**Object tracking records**
···
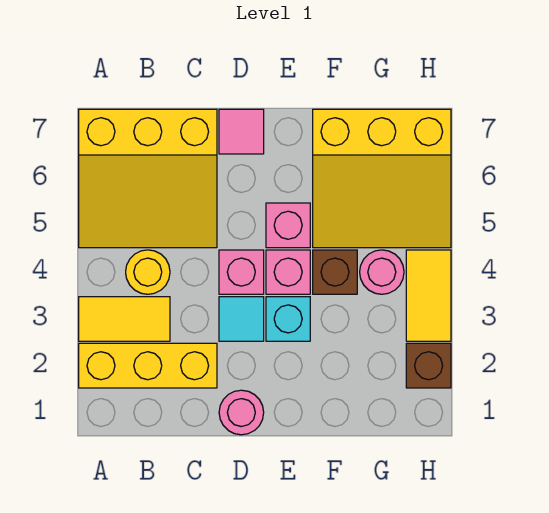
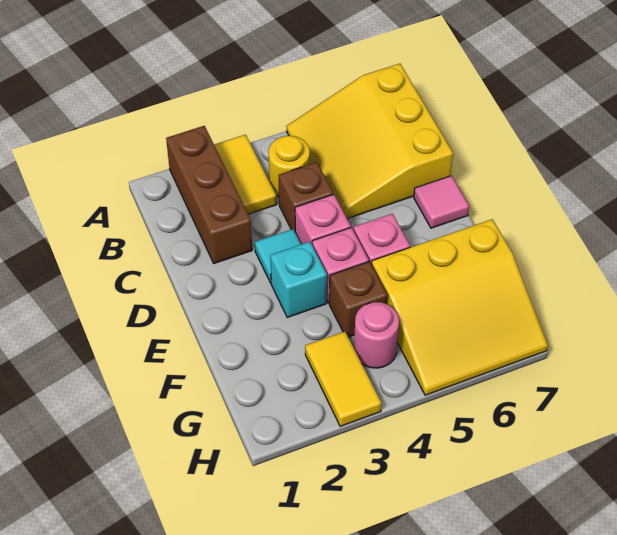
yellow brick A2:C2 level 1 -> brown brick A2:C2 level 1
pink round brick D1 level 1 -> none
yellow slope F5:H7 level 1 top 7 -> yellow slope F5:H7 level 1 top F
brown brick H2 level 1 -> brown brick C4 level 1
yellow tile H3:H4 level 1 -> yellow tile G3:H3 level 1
···
Please reproduce the closing stretch of the records, from the line with "yellow slope F5:H7 level 1 top 7" through the last line, exactly as it stands.

**Problem solution**
yellow slope F5:H7 level 1 top 7 -> yellow slope F5:H7 level 1 top F
brown brick H2 level 1 -> brown brick C4 level 1
yellow tile H3:H4 level 1 -> yellow tile G3:H3 level 1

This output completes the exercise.